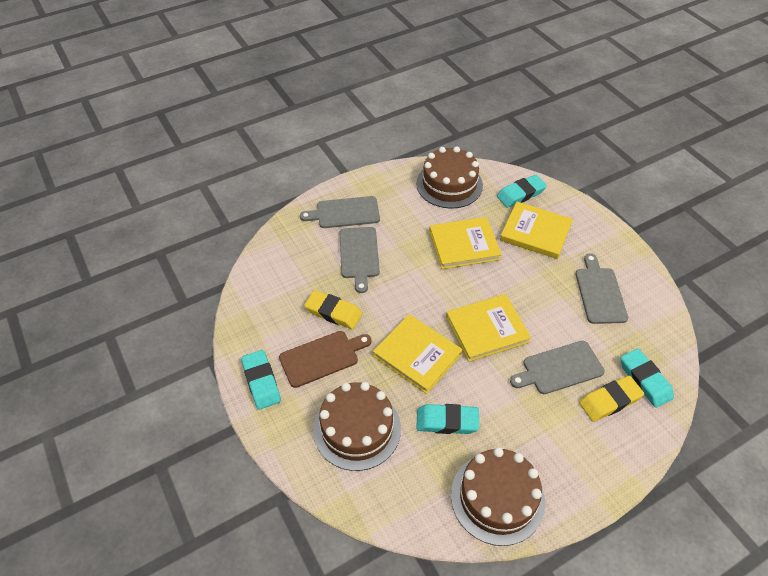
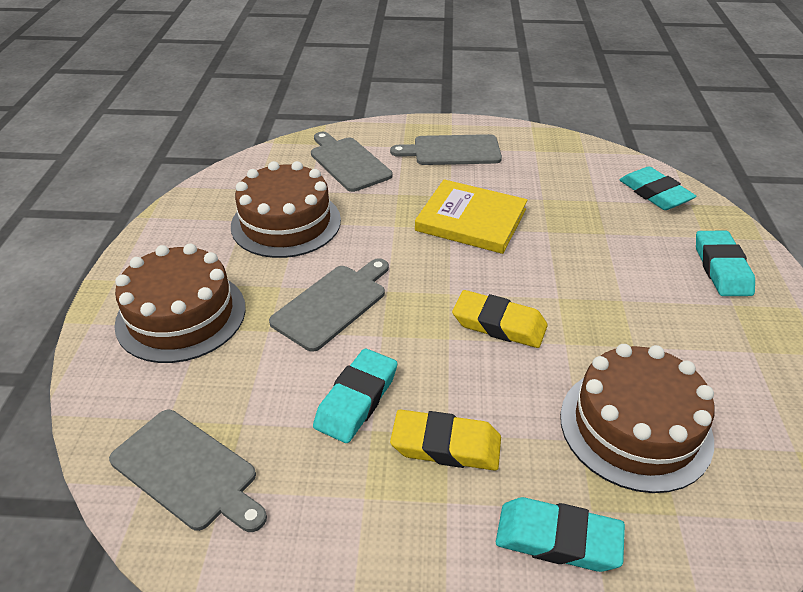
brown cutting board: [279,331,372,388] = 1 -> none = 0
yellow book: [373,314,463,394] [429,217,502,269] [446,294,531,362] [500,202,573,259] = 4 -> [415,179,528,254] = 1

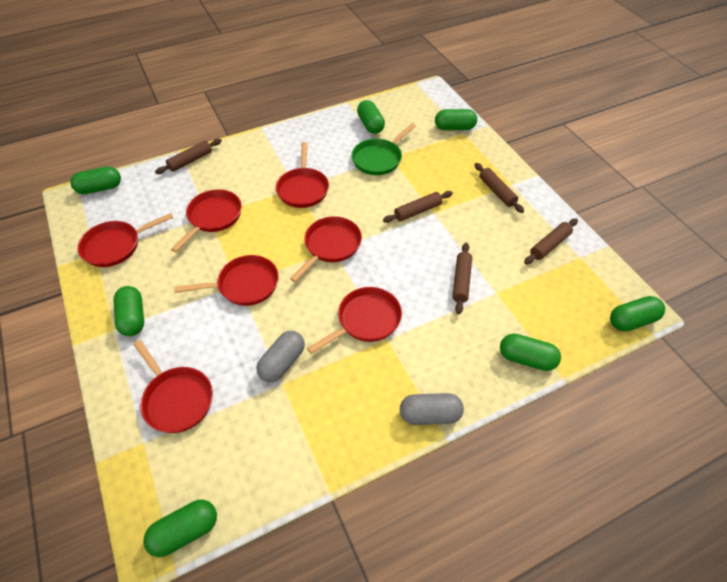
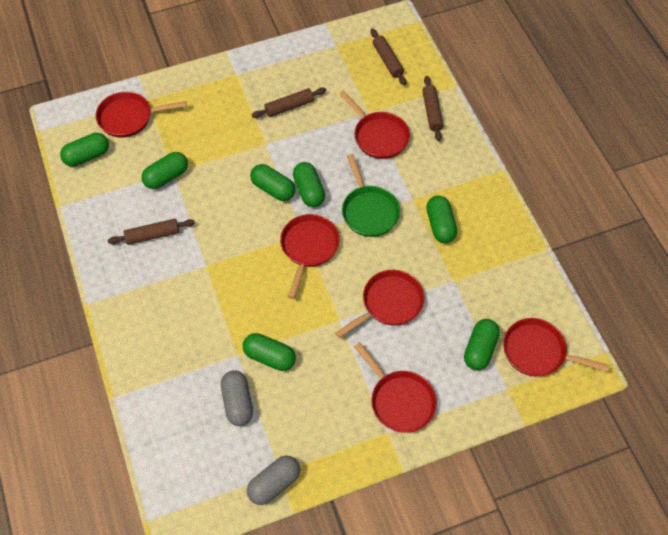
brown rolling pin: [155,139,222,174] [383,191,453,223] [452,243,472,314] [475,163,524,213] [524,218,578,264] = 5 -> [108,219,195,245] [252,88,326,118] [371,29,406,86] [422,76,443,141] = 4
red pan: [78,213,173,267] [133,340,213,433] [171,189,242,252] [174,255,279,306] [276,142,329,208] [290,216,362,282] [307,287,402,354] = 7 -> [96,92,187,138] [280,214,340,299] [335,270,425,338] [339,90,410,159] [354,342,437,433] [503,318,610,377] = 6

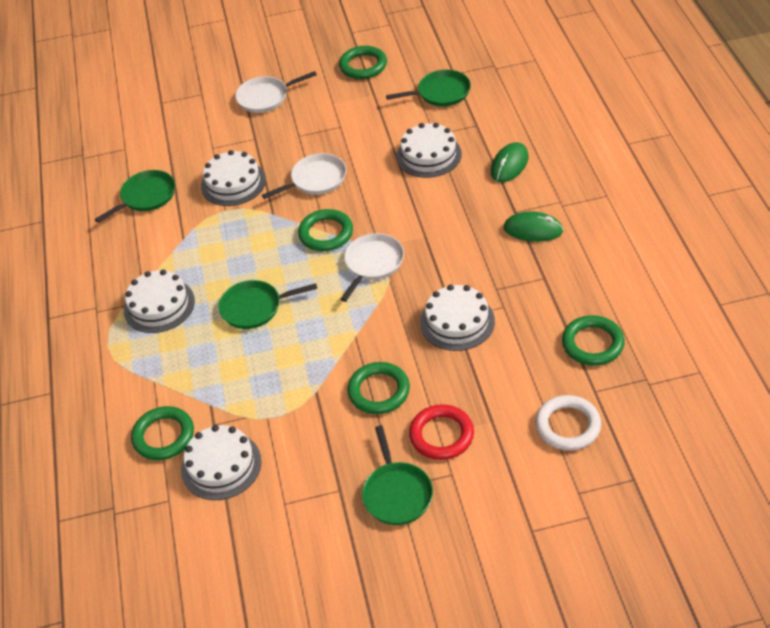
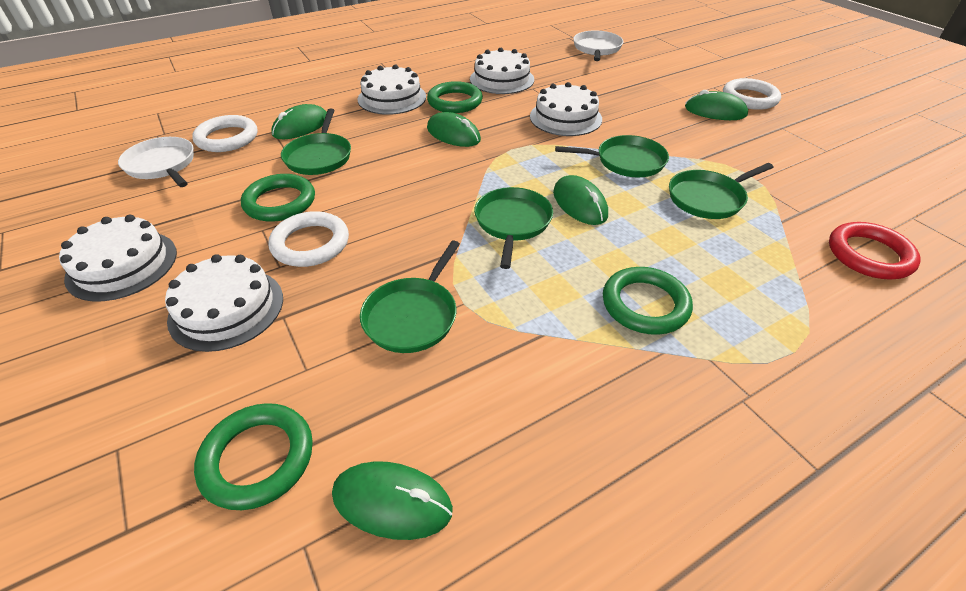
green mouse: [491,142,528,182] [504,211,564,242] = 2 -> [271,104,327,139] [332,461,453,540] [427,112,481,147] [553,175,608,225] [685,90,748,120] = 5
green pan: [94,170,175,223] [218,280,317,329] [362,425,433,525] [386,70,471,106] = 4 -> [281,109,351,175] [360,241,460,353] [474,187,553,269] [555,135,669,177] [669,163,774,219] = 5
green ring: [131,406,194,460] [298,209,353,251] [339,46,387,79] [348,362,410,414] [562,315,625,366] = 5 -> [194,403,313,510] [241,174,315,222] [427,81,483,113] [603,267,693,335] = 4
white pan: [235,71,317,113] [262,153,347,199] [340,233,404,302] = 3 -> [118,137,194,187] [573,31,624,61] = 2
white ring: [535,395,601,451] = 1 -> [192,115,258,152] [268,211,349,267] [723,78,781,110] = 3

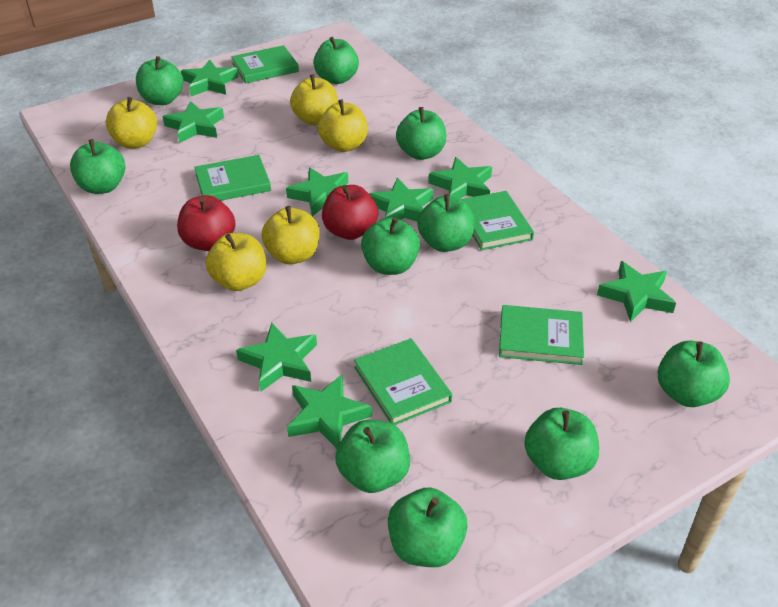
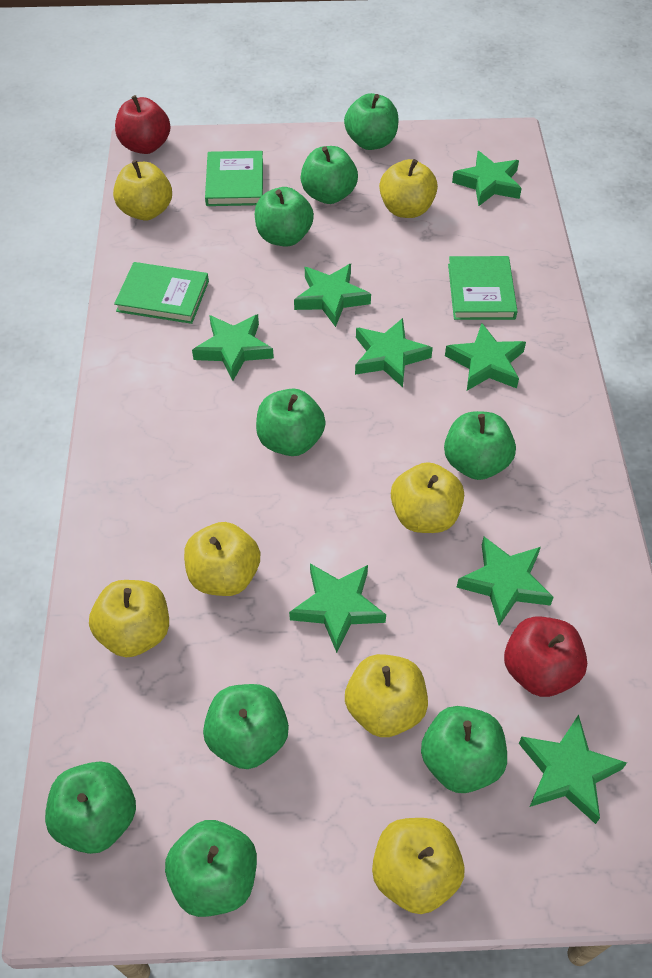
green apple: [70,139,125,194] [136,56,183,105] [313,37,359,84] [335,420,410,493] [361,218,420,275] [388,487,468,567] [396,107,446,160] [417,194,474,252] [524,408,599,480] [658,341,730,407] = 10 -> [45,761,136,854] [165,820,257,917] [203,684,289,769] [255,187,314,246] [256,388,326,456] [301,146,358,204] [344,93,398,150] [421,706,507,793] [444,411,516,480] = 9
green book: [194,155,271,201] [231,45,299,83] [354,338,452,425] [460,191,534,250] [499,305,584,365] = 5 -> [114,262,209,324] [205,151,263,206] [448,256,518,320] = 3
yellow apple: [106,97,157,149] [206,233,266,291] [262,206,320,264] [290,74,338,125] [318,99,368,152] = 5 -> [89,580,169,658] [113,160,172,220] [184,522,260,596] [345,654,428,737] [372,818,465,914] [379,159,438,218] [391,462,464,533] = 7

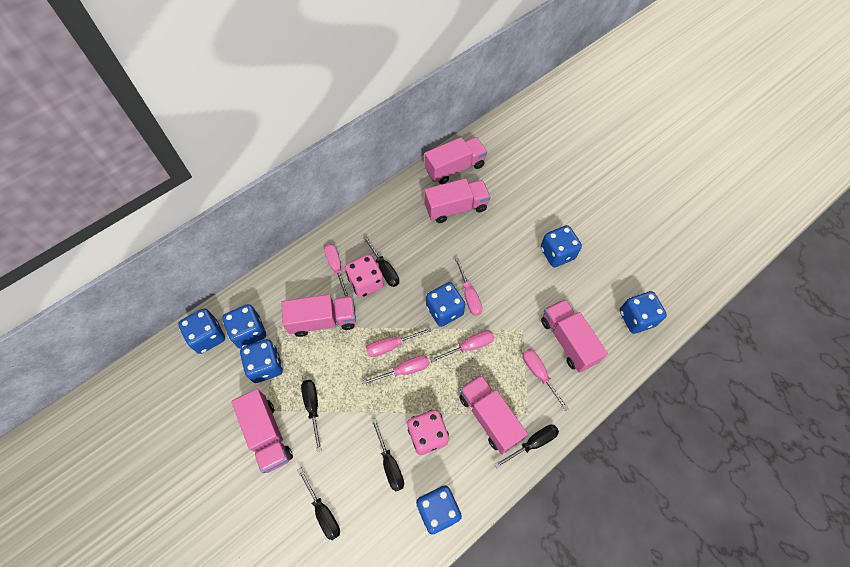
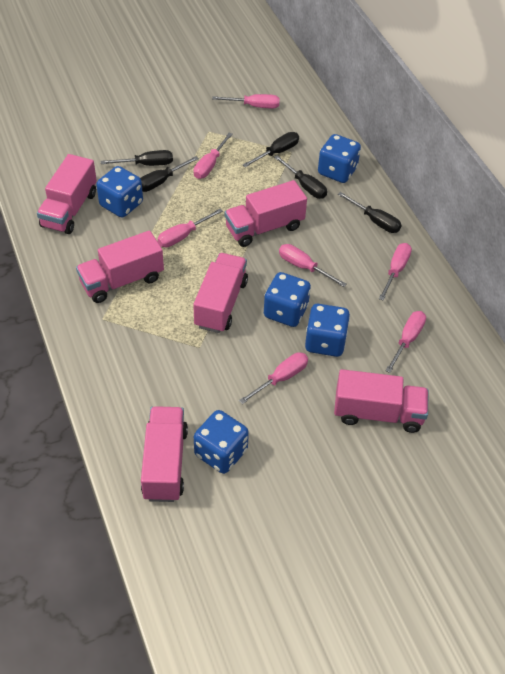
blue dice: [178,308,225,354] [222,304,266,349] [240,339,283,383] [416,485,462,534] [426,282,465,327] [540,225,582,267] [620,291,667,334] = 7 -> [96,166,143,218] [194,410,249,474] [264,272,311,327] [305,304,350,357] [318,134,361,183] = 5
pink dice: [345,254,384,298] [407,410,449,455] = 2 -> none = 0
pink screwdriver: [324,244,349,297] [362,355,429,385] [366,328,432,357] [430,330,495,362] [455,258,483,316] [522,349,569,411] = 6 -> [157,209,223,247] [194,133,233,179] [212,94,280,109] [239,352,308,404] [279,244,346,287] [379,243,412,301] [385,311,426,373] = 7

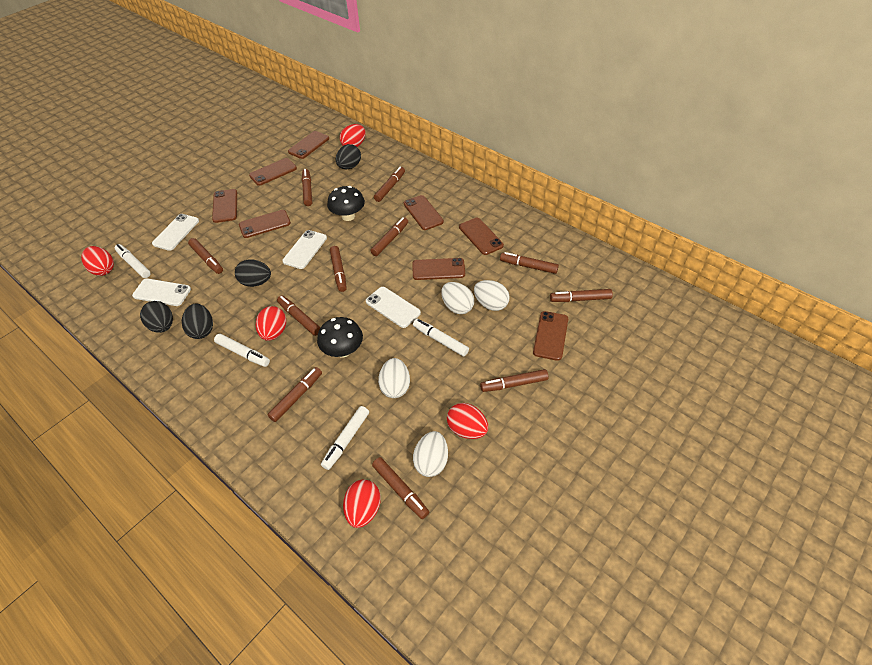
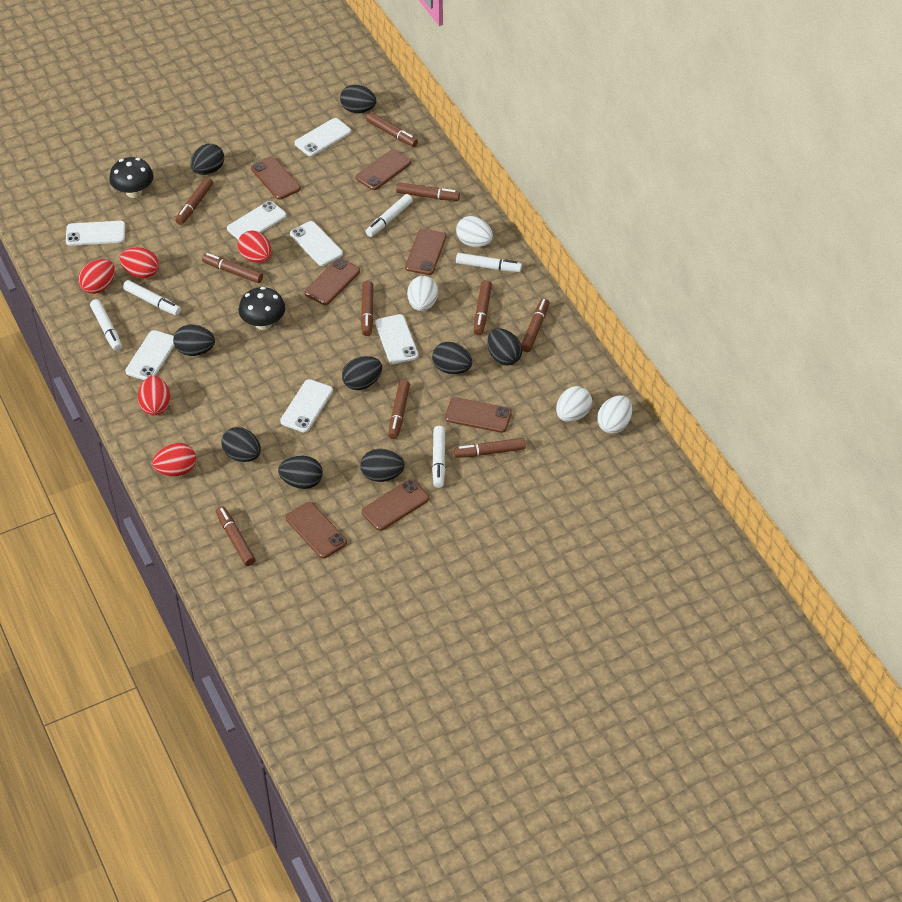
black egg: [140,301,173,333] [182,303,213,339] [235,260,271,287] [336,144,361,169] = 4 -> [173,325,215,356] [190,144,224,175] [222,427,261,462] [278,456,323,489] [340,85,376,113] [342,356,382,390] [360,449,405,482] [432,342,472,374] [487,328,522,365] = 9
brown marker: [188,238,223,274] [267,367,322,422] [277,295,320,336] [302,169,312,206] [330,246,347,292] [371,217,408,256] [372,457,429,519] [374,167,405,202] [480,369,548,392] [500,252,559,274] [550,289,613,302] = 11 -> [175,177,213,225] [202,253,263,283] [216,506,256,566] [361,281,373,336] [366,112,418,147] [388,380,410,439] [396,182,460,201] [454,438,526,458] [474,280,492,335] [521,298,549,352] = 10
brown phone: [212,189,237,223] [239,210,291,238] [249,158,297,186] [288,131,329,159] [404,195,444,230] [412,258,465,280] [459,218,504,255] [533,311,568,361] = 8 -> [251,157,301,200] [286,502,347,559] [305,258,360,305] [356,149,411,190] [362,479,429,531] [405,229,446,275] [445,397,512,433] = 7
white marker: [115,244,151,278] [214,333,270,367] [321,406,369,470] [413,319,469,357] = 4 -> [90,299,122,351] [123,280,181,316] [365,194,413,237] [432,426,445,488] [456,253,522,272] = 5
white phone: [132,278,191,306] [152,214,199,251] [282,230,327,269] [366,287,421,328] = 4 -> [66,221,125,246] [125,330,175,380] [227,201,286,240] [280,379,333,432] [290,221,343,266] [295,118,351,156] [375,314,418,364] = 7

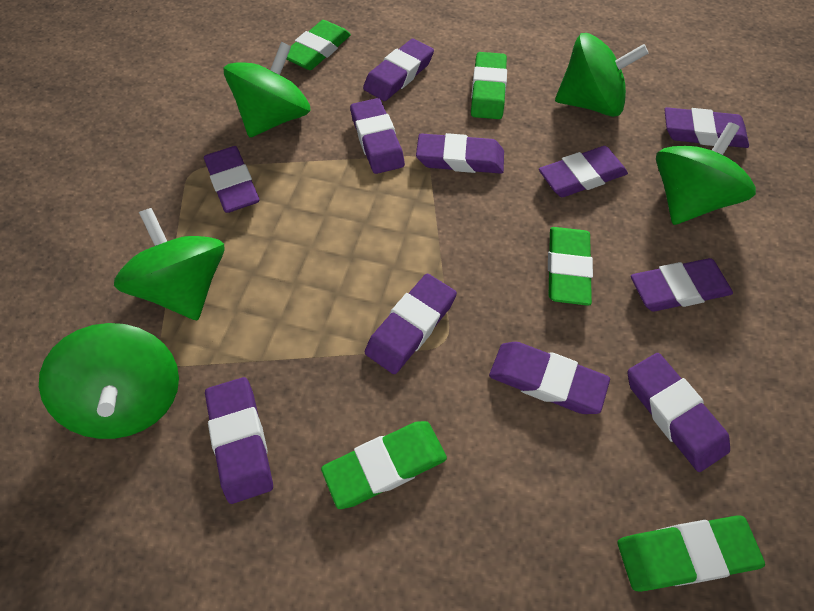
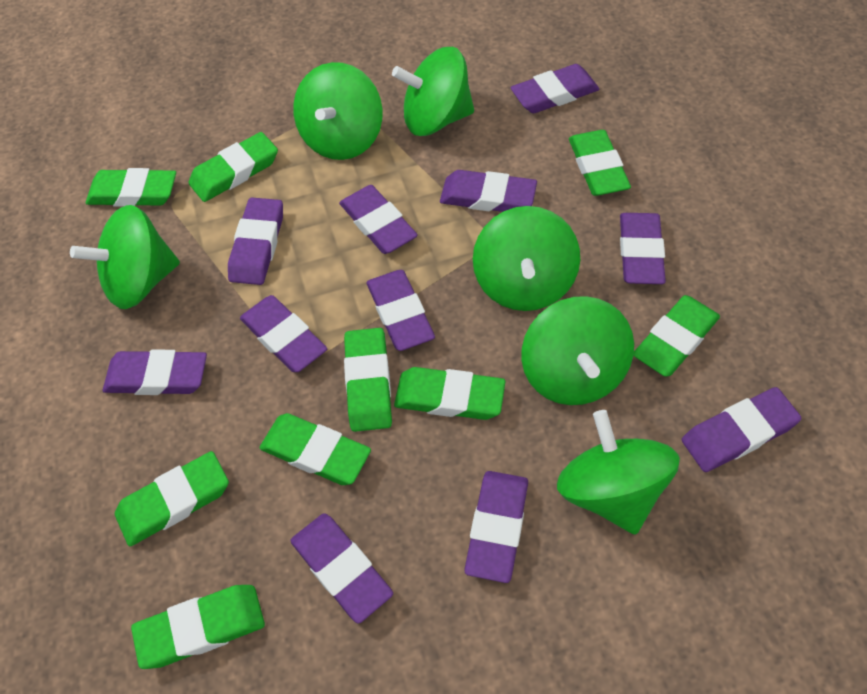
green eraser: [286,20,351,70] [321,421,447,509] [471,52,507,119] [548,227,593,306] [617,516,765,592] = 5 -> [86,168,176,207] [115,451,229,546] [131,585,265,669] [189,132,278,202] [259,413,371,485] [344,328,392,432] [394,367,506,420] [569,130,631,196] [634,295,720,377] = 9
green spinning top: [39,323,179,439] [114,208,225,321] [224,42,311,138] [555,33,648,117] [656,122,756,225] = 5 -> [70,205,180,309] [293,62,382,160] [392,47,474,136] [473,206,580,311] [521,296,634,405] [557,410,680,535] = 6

■ What is needed ■
In your reply, please set down exactly the lines from the one containing "brown phone: [212,189,237,223]" through the end of the records, with the pictures left out.

■ Completed task ■
brown phone: [212,189,237,223] [239,210,291,238] [249,158,297,186] [288,131,329,159] [404,195,444,230] [412,258,465,280] [459,218,504,255] [533,311,568,361] = 8 -> [251,157,301,200] [286,502,347,559] [305,258,360,305] [356,149,411,190] [362,479,429,531] [405,229,446,275] [445,397,512,433] = 7
white marker: [115,244,151,278] [214,333,270,367] [321,406,369,470] [413,319,469,357] = 4 -> [90,299,122,351] [123,280,181,316] [365,194,413,237] [432,426,445,488] [456,253,522,272] = 5
white phone: [132,278,191,306] [152,214,199,251] [282,230,327,269] [366,287,421,328] = 4 -> [66,221,125,246] [125,330,175,380] [227,201,286,240] [280,379,333,432] [290,221,343,266] [295,118,351,156] [375,314,418,364] = 7

green eraser: [286,20,351,70] [321,421,447,509] [471,52,507,119] [548,227,593,306] [617,516,765,592] = 5 -> [86,168,176,207] [115,451,229,546] [131,585,265,669] [189,132,278,202] [259,413,371,485] [344,328,392,432] [394,367,506,420] [569,130,631,196] [634,295,720,377] = 9
green spinning top: [39,323,179,439] [114,208,225,321] [224,42,311,138] [555,33,648,117] [656,122,756,225] = 5 -> [70,205,180,309] [293,62,382,160] [392,47,474,136] [473,206,580,311] [521,296,634,405] [557,410,680,535] = 6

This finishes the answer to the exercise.